■ Provided information:

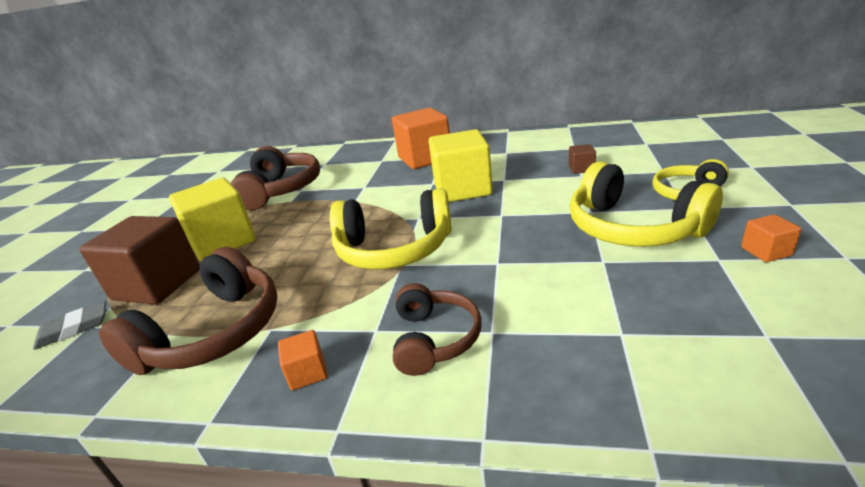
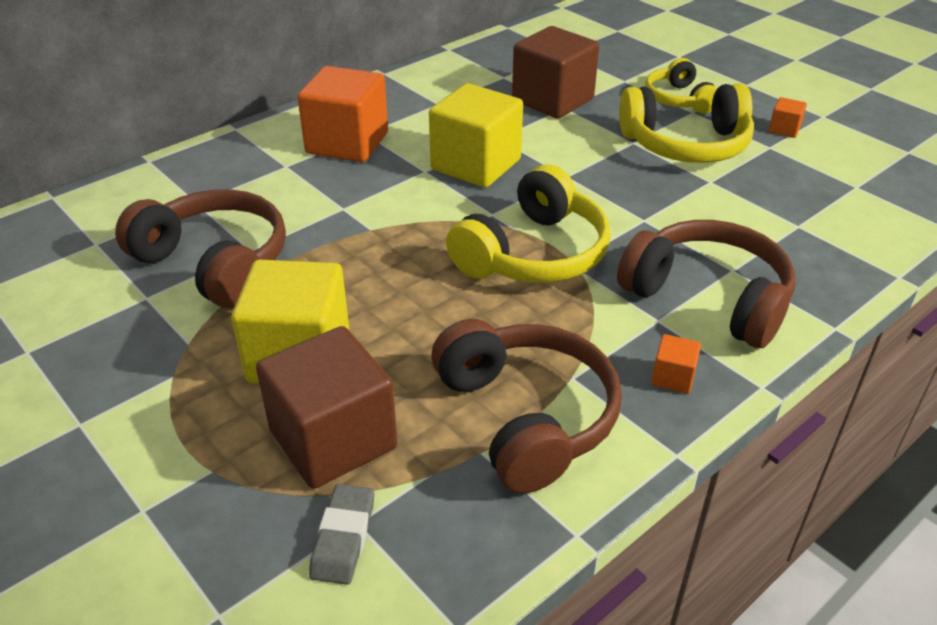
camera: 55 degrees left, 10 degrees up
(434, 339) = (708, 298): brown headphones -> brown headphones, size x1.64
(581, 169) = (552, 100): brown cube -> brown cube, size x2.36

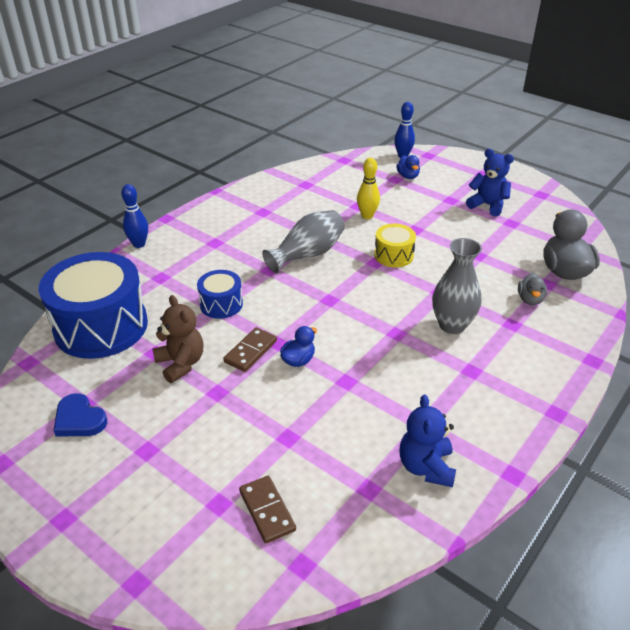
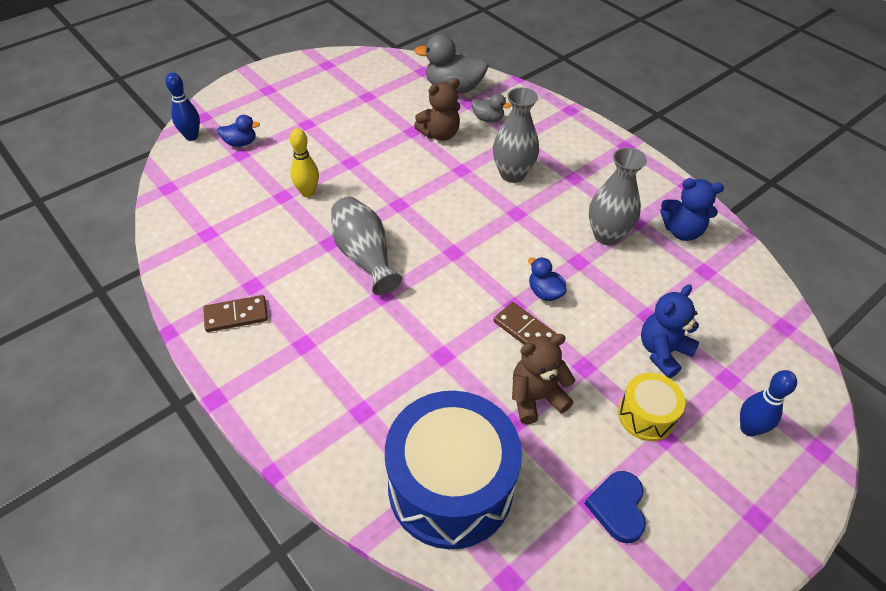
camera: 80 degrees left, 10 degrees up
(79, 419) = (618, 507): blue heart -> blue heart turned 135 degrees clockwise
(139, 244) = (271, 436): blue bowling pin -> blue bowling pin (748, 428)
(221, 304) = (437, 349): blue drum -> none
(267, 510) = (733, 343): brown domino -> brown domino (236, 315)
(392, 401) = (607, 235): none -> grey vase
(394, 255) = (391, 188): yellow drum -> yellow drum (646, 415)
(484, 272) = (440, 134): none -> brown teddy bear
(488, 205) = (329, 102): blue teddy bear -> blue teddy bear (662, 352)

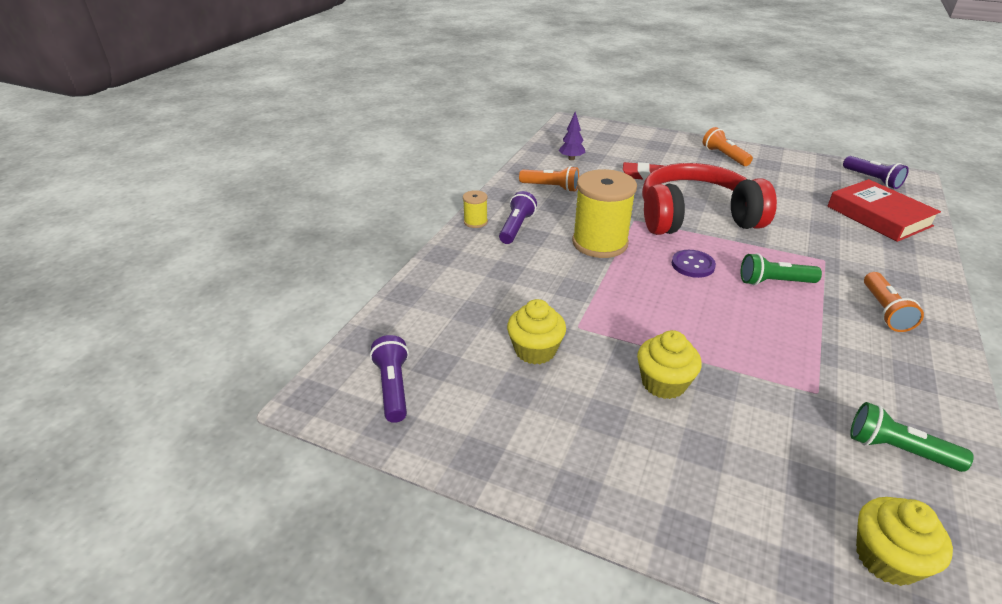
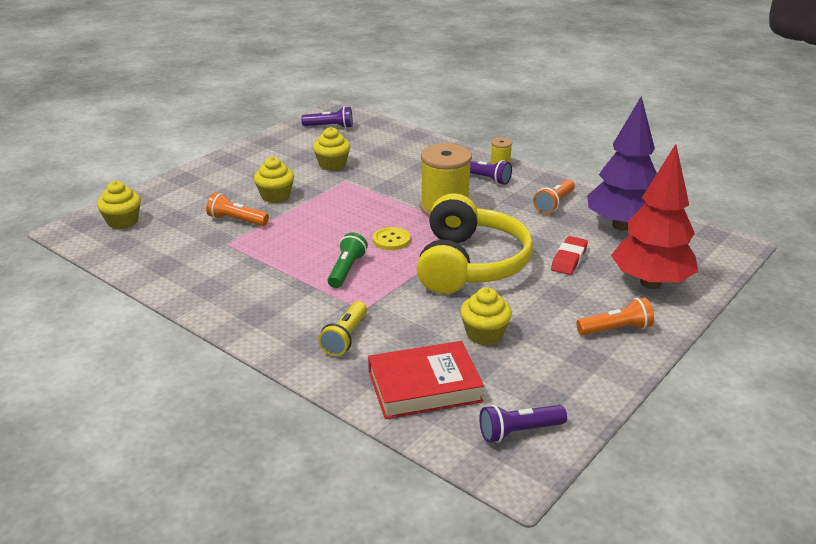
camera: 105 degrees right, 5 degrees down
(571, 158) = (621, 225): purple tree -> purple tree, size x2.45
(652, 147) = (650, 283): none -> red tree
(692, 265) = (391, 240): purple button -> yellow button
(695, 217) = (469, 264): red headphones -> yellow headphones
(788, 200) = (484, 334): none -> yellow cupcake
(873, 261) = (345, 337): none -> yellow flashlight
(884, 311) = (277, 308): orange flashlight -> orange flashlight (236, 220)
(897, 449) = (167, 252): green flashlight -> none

...

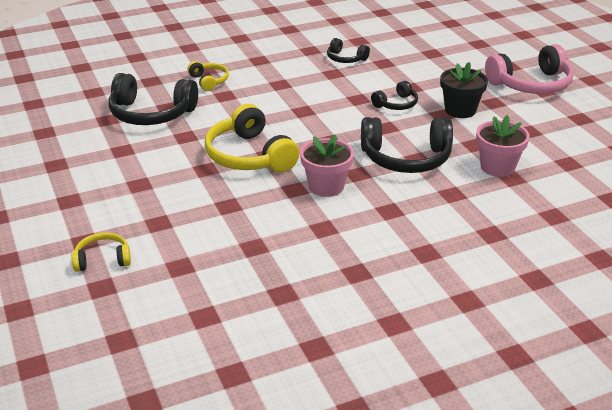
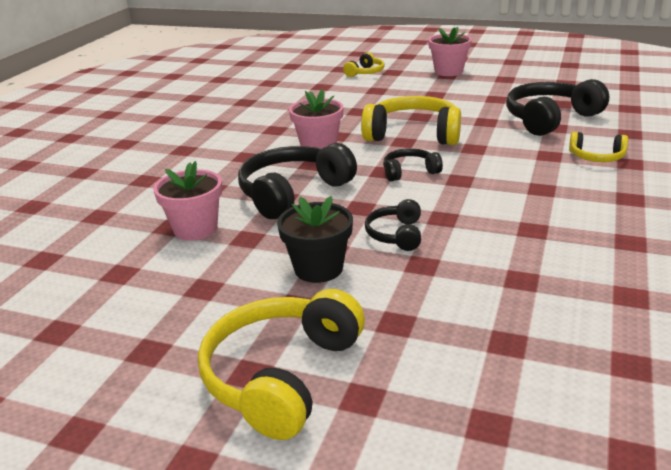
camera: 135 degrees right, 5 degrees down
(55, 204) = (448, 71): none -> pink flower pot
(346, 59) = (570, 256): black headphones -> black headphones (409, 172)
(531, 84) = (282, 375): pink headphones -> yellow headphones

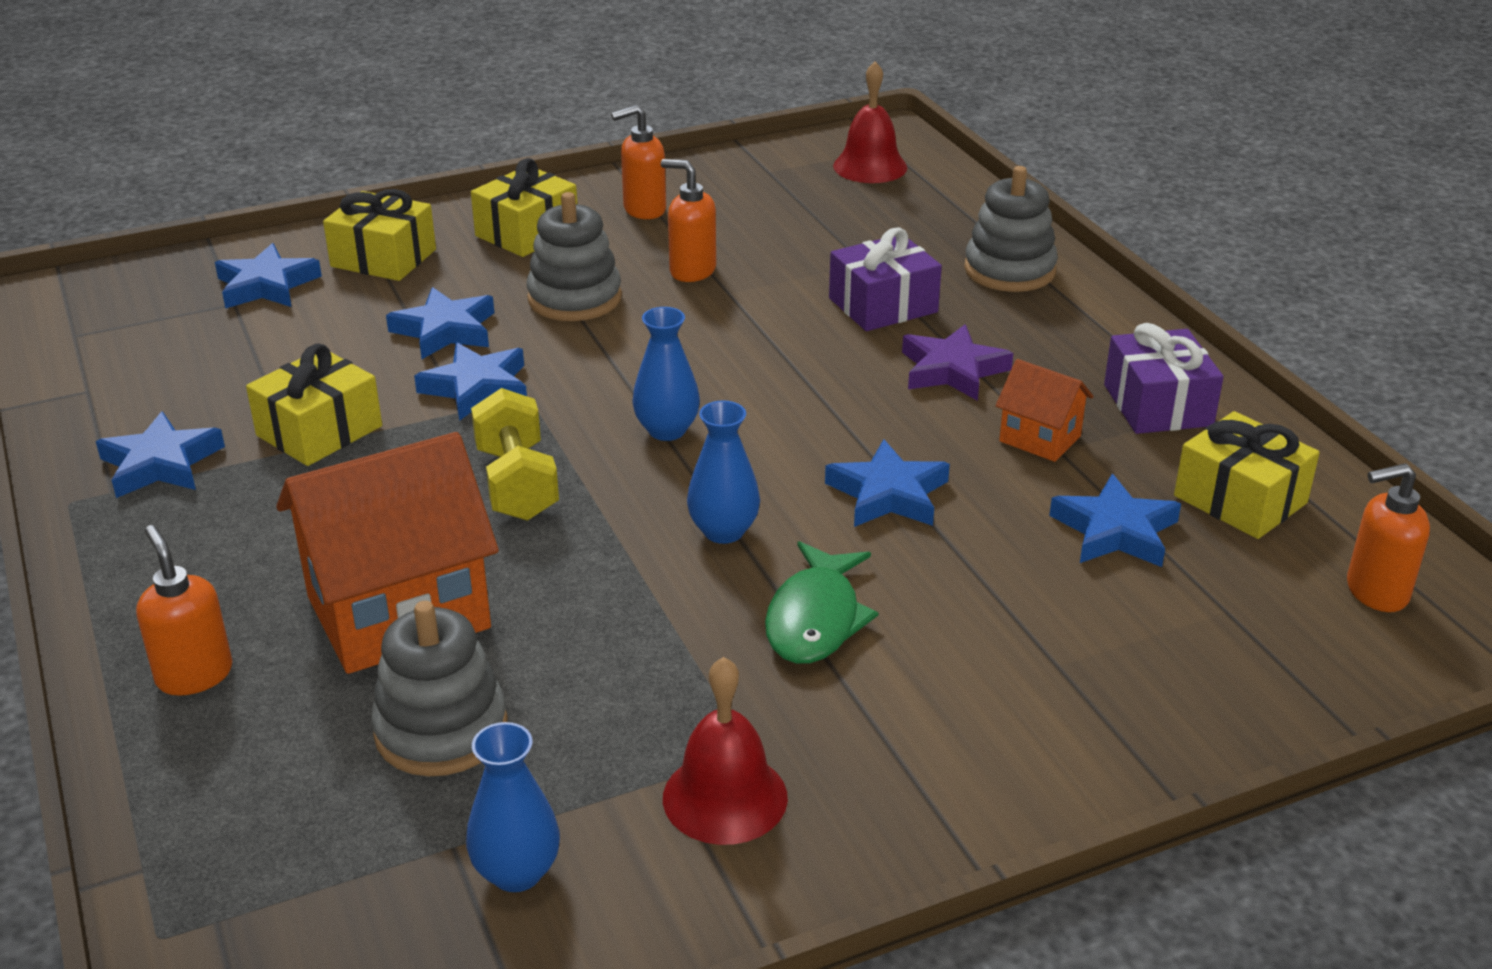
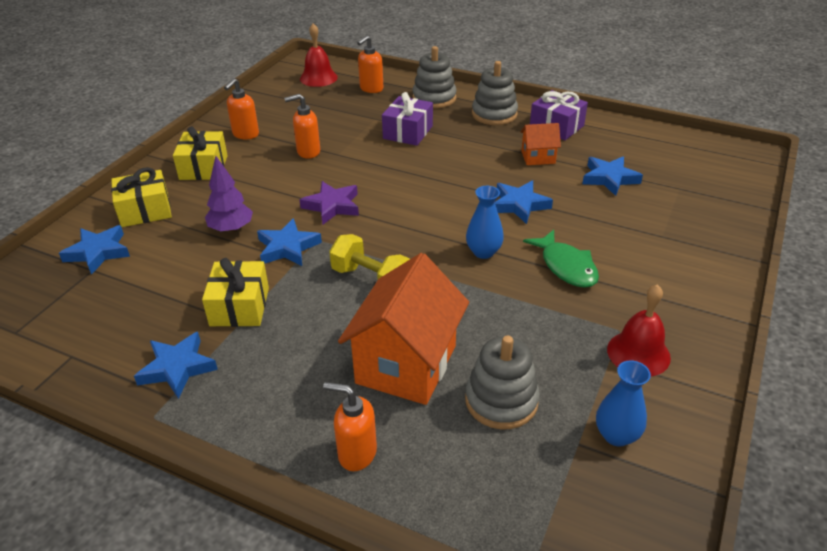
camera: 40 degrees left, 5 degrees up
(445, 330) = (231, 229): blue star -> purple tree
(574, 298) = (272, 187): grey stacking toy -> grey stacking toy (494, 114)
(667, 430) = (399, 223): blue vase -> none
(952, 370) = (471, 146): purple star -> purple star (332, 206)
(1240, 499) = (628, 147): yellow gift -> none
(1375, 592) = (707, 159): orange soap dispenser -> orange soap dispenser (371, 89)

* * *

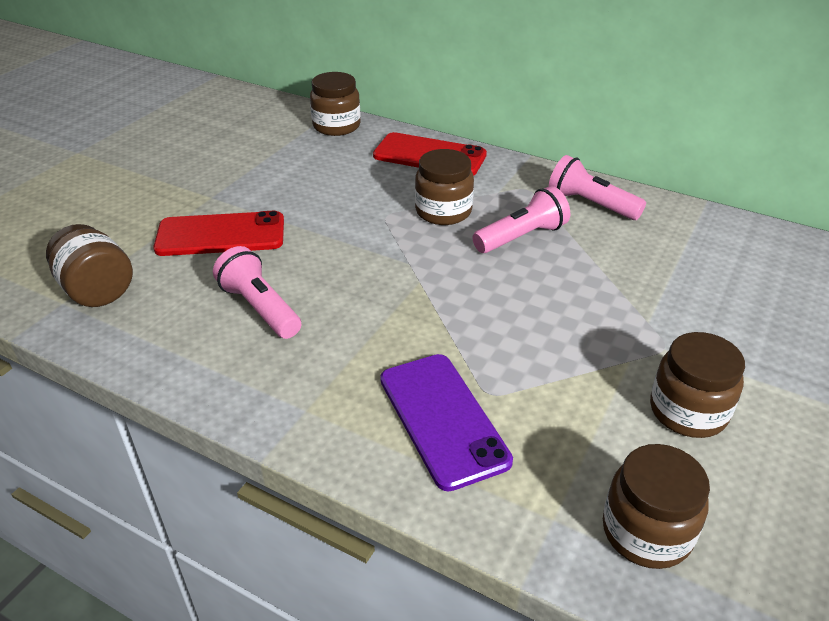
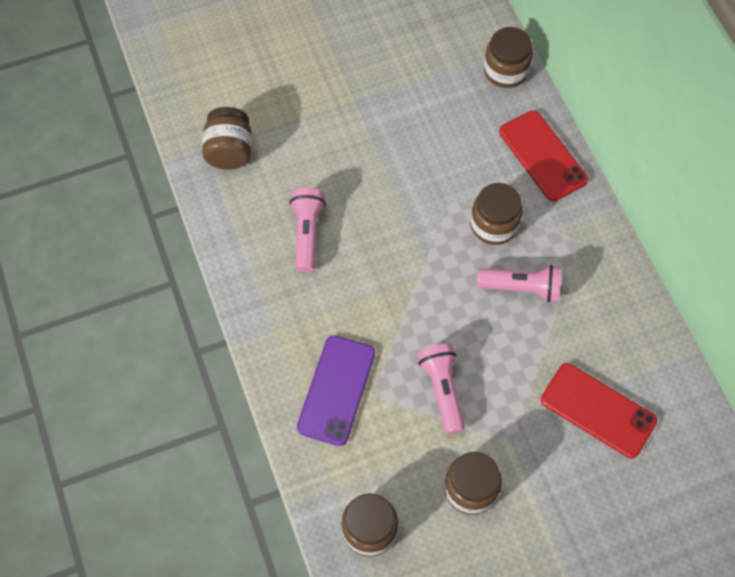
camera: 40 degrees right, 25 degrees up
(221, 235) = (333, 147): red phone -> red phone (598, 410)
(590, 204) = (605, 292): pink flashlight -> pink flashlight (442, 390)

■ Action item: Range to print from the listing above: from the line with "camera: 55 degrees left, 10 degrees up" up to and including the line with "(221, 304) = (437, 349): blue drum -> none". Please print those lines exactly, with no pictures and nothing more.

■ Result for this exercise:
camera: 55 degrees left, 10 degrees up
(434, 339) = (708, 298): brown headphones -> brown headphones, size x1.64
(581, 169) = (552, 100): brown cube -> brown cube, size x2.36

camera: 80 degrees left, 10 degrees up
(79, 419) = (618, 507): blue heart -> blue heart turned 135 degrees clockwise
(139, 244) = (271, 436): blue bowling pin -> blue bowling pin (748, 428)
(221, 304) = (437, 349): blue drum -> none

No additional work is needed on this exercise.